BEGIN Source material

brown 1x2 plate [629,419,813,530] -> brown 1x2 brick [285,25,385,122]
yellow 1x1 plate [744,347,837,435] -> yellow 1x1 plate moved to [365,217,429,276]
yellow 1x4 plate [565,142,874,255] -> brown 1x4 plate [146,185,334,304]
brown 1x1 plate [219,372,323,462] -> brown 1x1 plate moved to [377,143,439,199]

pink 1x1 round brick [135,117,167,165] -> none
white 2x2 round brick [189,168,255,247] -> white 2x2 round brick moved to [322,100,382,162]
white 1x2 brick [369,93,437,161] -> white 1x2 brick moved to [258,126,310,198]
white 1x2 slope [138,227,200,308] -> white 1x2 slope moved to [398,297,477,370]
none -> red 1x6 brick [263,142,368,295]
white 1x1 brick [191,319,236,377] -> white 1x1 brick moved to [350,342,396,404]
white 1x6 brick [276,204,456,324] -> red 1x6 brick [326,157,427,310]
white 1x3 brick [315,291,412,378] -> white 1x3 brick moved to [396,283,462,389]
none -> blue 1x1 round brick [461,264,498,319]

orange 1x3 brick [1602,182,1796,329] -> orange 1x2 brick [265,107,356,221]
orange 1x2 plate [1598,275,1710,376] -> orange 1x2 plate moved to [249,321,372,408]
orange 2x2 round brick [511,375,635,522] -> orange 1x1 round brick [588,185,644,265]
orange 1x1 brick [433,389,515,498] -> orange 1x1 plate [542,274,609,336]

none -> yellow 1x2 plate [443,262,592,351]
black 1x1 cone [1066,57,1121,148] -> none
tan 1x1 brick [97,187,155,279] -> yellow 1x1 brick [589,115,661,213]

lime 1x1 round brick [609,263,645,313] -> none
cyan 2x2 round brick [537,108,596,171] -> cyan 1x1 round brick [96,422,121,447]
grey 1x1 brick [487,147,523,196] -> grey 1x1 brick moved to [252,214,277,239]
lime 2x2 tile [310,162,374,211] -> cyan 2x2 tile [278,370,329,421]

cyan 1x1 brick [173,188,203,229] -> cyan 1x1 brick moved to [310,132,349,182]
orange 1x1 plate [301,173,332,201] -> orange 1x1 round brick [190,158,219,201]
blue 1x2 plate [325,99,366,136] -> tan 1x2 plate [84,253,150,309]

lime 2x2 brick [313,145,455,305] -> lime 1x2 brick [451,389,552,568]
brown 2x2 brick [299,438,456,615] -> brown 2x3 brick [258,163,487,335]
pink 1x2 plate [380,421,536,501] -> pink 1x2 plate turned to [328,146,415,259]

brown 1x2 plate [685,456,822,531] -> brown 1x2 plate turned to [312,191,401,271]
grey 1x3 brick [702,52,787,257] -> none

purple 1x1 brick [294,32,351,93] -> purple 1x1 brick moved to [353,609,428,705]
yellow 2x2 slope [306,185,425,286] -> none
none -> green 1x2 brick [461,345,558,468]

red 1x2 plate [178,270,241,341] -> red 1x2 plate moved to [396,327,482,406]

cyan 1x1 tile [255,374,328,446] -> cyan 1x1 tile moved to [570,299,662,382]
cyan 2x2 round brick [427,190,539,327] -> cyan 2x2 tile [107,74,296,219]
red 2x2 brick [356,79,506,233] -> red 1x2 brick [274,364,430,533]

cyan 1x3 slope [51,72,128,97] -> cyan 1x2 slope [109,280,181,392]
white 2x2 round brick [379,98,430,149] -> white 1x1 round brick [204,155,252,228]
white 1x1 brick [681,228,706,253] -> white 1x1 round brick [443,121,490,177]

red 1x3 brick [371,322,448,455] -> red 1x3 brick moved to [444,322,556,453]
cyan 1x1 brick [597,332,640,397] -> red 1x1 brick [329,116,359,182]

END Source material

Would you retype exactly the lines above, from the line with "orange 1x2 plate [1598,275,1710,376]" to the line with "black 1x1 cone [1066,57,1121,148] -> none", with both end lines kept and nothing more?

orange 1x2 plate [1598,275,1710,376] -> orange 1x2 plate moved to [249,321,372,408]
orange 2x2 round brick [511,375,635,522] -> orange 1x1 round brick [588,185,644,265]
orange 1x1 brick [433,389,515,498] -> orange 1x1 plate [542,274,609,336]

none -> yellow 1x2 plate [443,262,592,351]
black 1x1 cone [1066,57,1121,148] -> none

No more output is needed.